A word-for-word copy of the entries, with images excluded, is the expected answer.

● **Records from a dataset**

■ ■ ■ ■

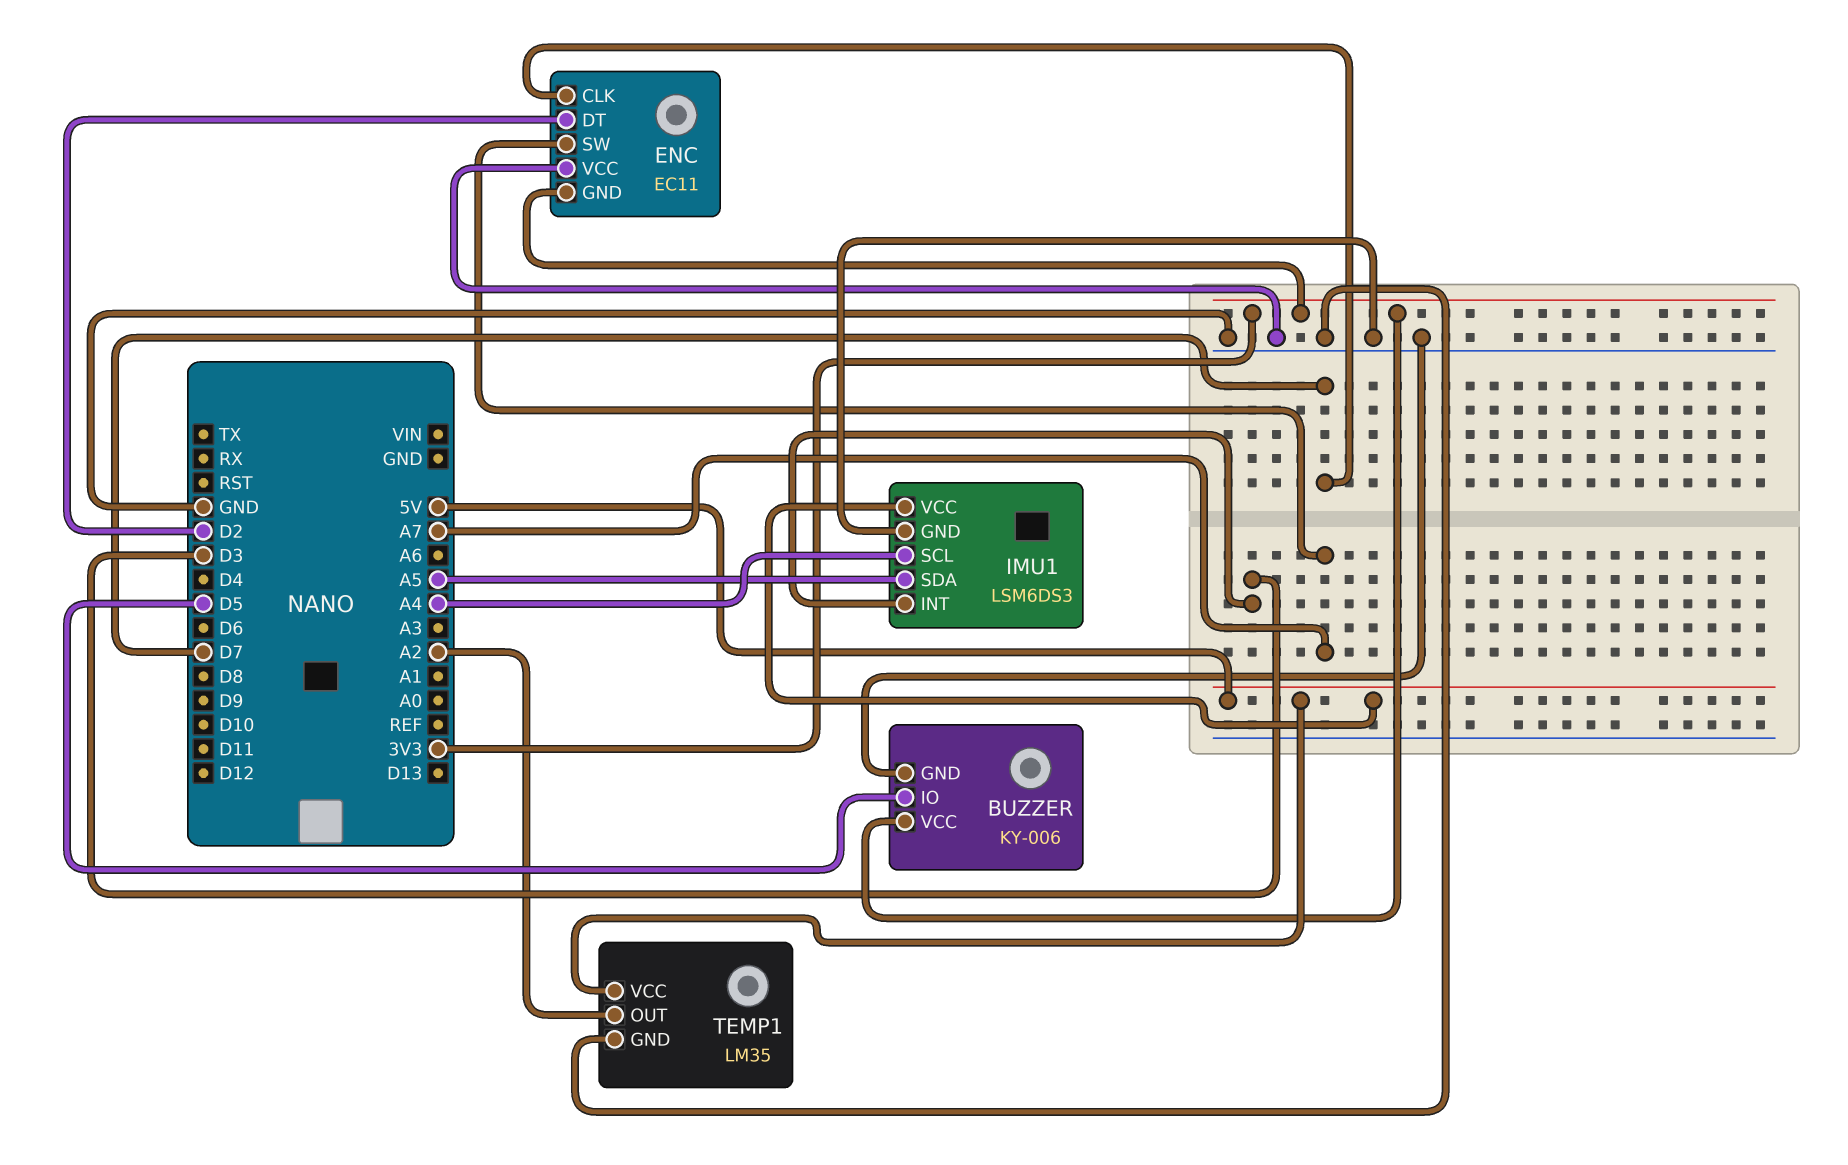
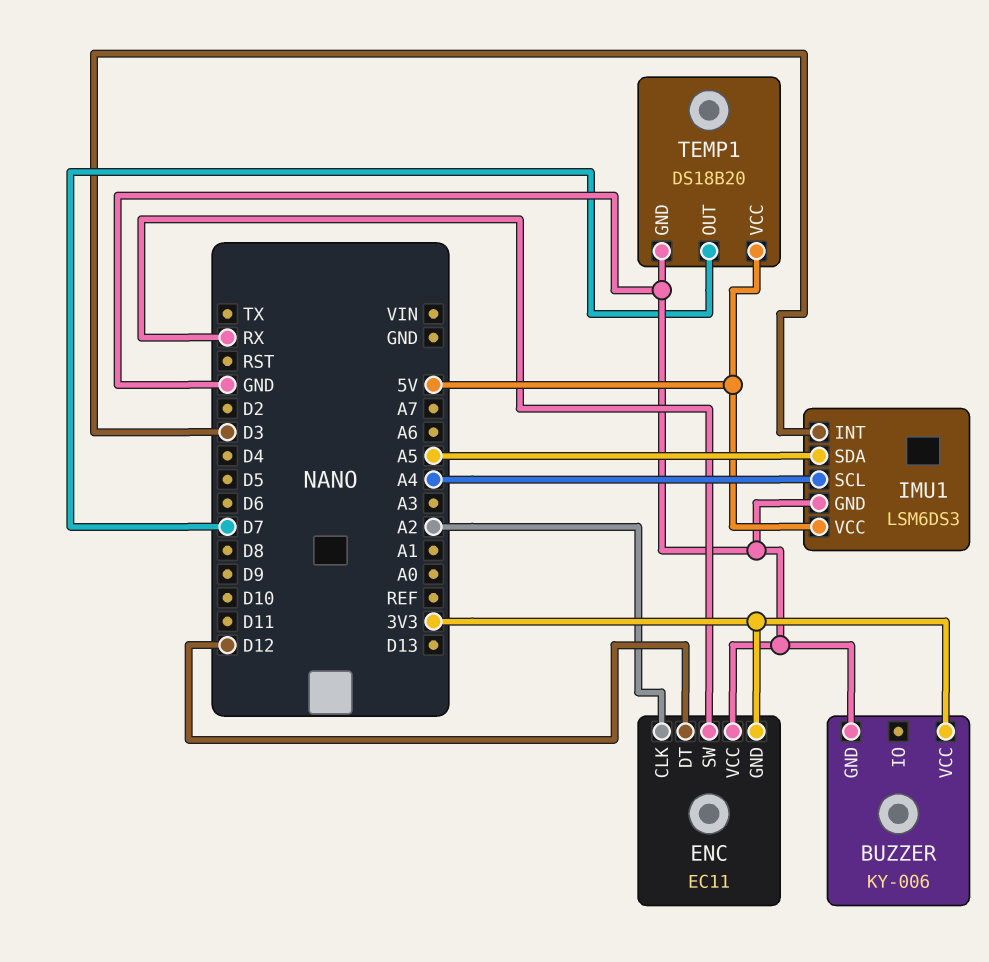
BUZZER pin IO: D5 -> none
ENC pin CLK: D7 -> A2
ENC pin DT: D2 -> D12
ENC pin SW: A7 -> RX
TEMP1: LM35 -> DS18B20
TEMP1 pin OUT: A2 -> D7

■ ■ ■ ■

● **Completed task**
BUZZER pin IO: D5 -> none
ENC pin CLK: D7 -> A2
ENC pin DT: D2 -> D12
ENC pin SW: A7 -> RX
TEMP1: LM35 -> DS18B20
TEMP1 pin OUT: A2 -> D7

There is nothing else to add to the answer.